BEGIN

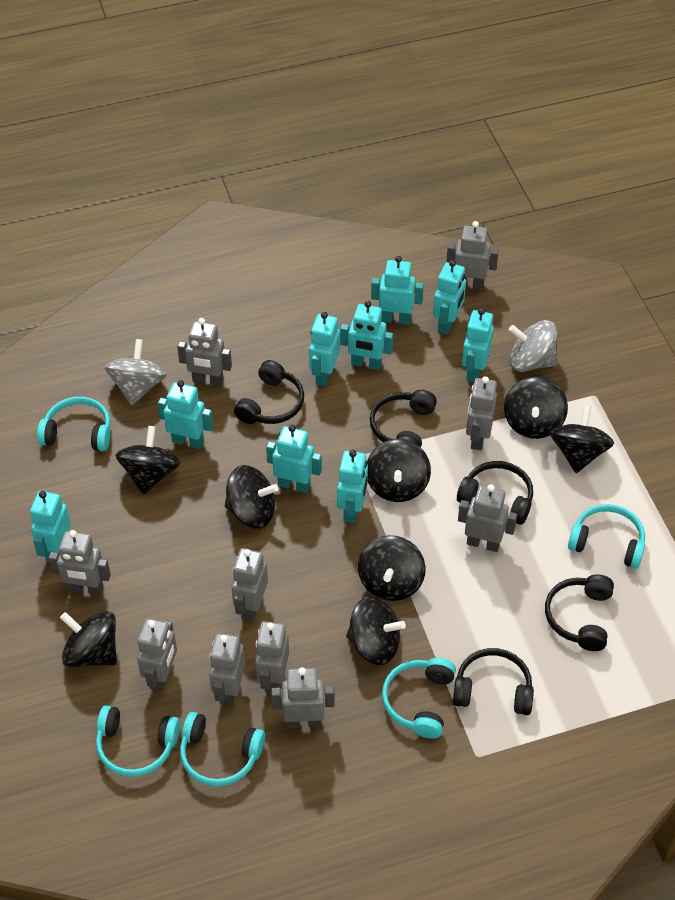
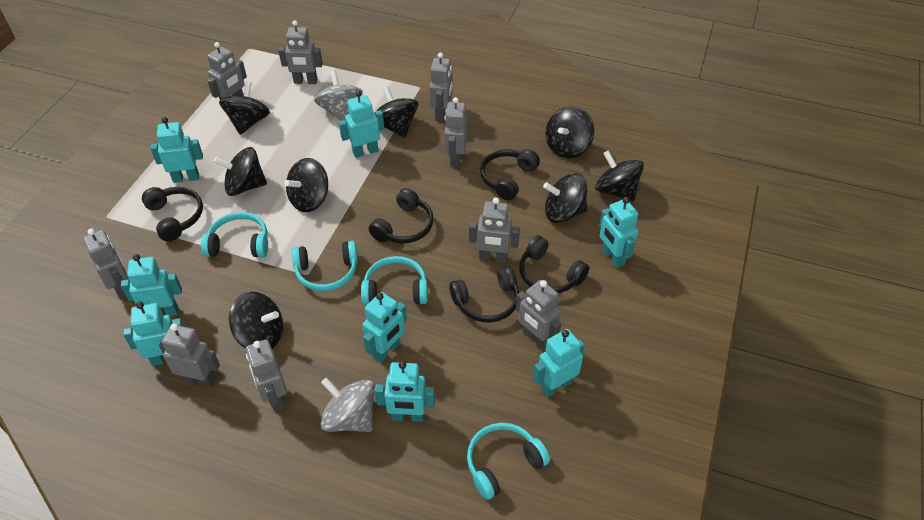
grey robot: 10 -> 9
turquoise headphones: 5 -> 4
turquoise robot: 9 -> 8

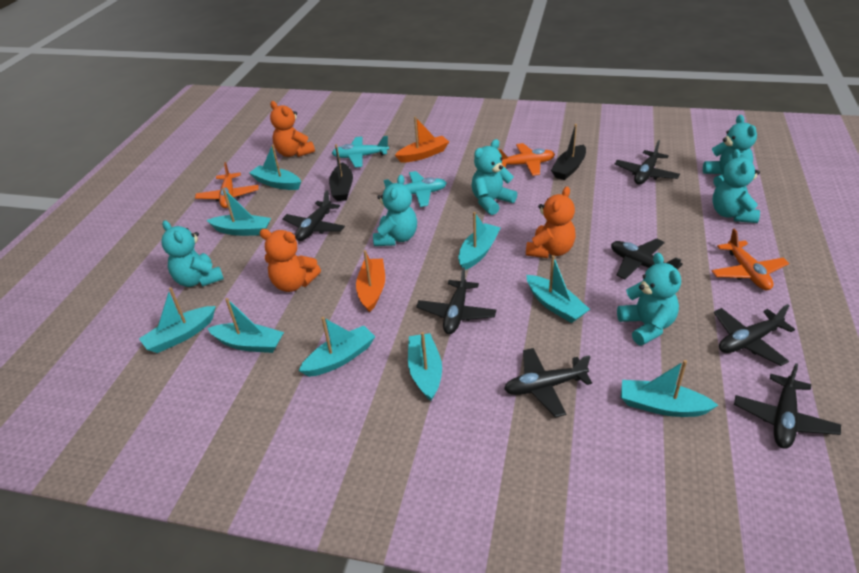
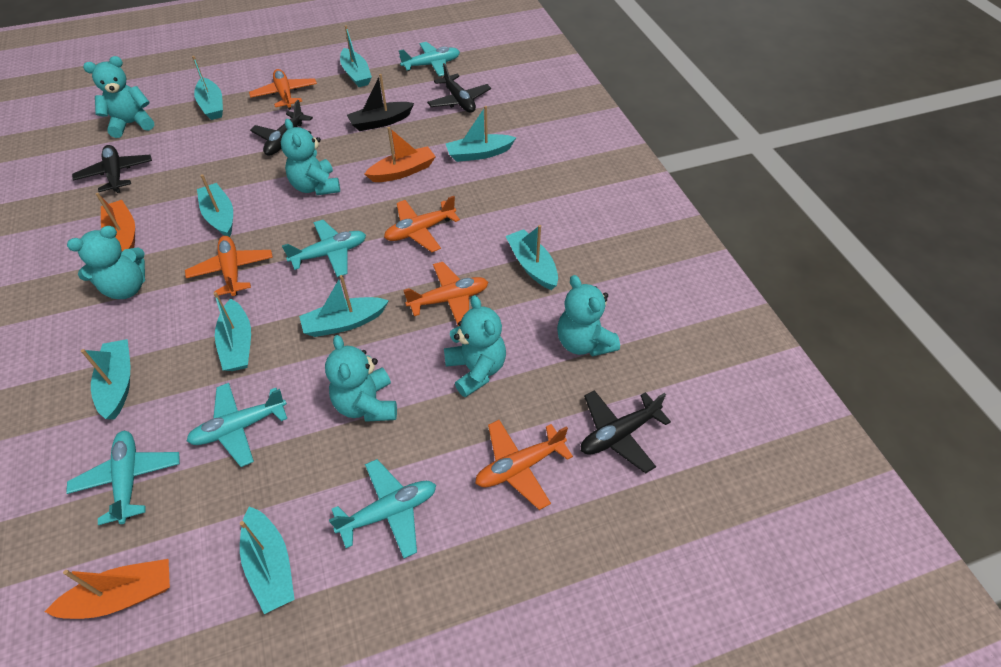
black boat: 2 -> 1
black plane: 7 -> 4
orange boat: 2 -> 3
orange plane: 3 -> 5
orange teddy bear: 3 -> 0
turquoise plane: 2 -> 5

END

* WHAT YOU SHOULD DO: Find all lines holding the word "plane" in the records above and copy them.

* ANSWER TO THIS PROBLEM:
black plane: 7 -> 4
orange plane: 3 -> 5
turquoise plane: 2 -> 5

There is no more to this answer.